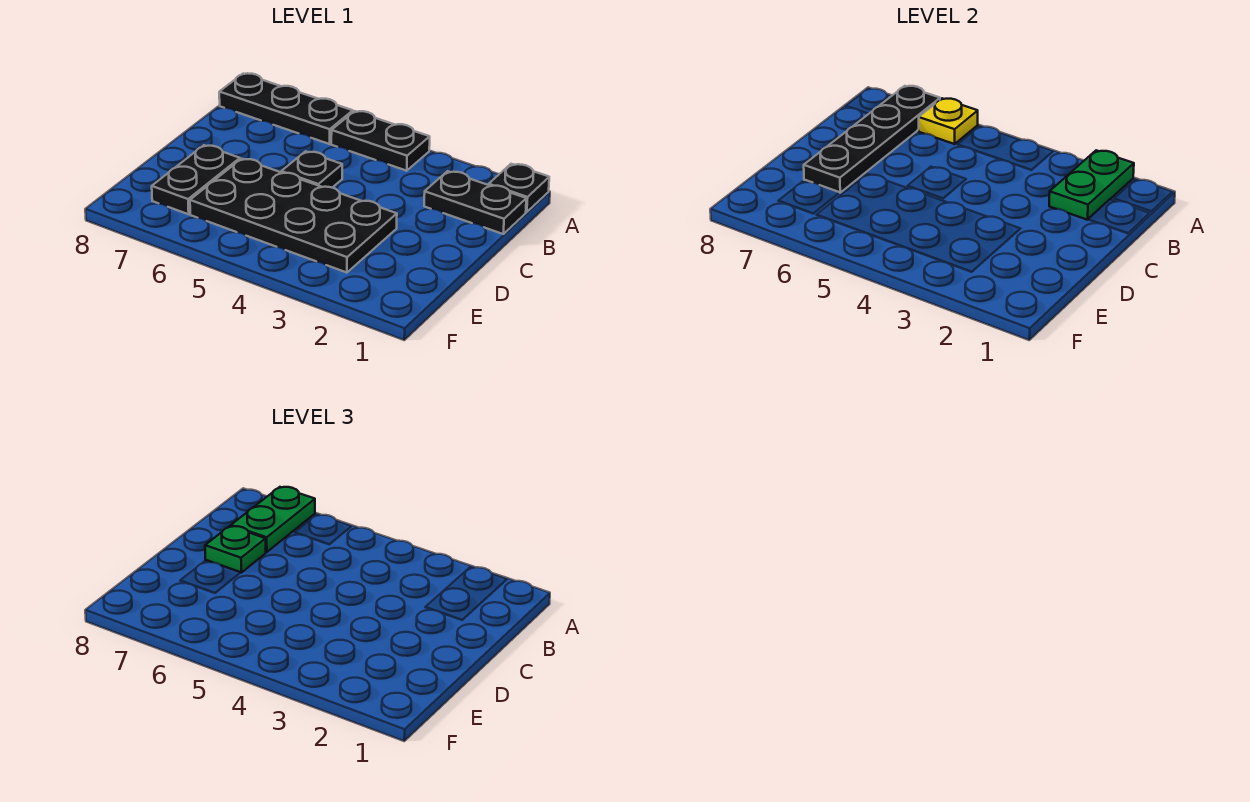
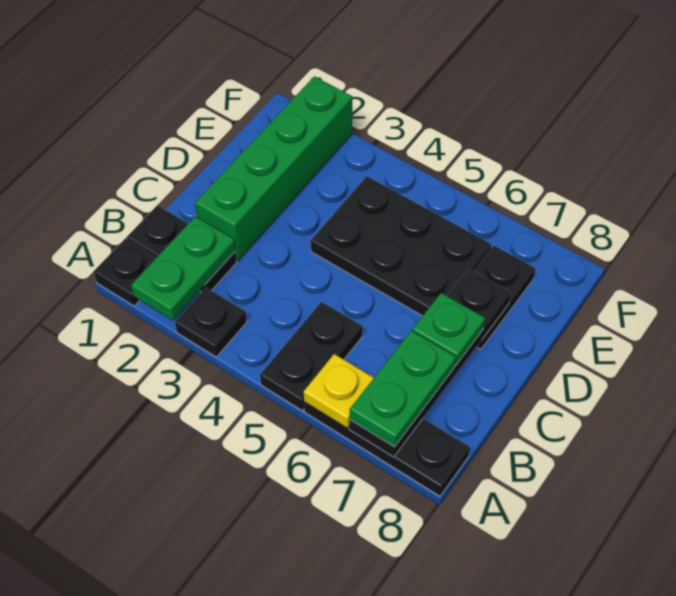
black plate A4:A5 level 1 -> black plate A5:B5 level 1
none -> green brick C2:F2 level 1
black plate C5 level 1 -> black plate A3 level 1
black plate D3:E6 level 1 -> black plate D4:E6 level 1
○ ○ ○ ○
## Exercise directions
Once the pictures are set aside, give the rest of the material again unchanged.

## Solution
black plate A4:A5 level 1 -> black plate A5:B5 level 1
none -> green brick C2:F2 level 1
black plate C5 level 1 -> black plate A3 level 1
black plate D3:E6 level 1 -> black plate D4:E6 level 1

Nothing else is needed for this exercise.